> _What you have to do_
Go to the line that contains "R104: 620 (+12V, VTH) -> 620 (+12V, U101/IN)" and transcribe from there to the end of the entries, that line and the last one included.

* * * *

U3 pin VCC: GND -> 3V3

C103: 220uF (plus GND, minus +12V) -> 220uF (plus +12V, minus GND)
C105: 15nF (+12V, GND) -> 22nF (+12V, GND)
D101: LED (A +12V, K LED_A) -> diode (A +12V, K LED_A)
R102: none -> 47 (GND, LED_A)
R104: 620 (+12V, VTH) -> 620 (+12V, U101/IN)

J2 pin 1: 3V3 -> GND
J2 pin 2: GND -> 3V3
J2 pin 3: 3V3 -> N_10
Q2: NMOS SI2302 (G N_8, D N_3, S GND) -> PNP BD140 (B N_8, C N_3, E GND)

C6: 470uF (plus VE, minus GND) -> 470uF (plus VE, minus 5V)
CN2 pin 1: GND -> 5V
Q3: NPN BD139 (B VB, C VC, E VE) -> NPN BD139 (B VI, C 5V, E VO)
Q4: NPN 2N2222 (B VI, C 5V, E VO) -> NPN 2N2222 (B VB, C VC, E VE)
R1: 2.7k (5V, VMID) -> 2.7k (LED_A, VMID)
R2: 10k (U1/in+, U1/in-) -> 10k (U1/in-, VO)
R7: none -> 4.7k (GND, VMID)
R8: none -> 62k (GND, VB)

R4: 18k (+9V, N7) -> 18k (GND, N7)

* * * *

> _The answer_
R104: 620 (+12V, VTH) -> 620 (+12V, U101/IN)

J2 pin 1: 3V3 -> GND
J2 pin 2: GND -> 3V3
J2 pin 3: 3V3 -> N_10
Q2: NMOS SI2302 (G N_8, D N_3, S GND) -> PNP BD140 (B N_8, C N_3, E GND)

C6: 470uF (plus VE, minus GND) -> 470uF (plus VE, minus 5V)
CN2 pin 1: GND -> 5V
Q3: NPN BD139 (B VB, C VC, E VE) -> NPN BD139 (B VI, C 5V, E VO)
Q4: NPN 2N2222 (B VI, C 5V, E VO) -> NPN 2N2222 (B VB, C VC, E VE)
R1: 2.7k (5V, VMID) -> 2.7k (LED_A, VMID)
R2: 10k (U1/in+, U1/in-) -> 10k (U1/in-, VO)
R7: none -> 4.7k (GND, VMID)
R8: none -> 62k (GND, VB)

R4: 18k (+9V, N7) -> 18k (GND, N7)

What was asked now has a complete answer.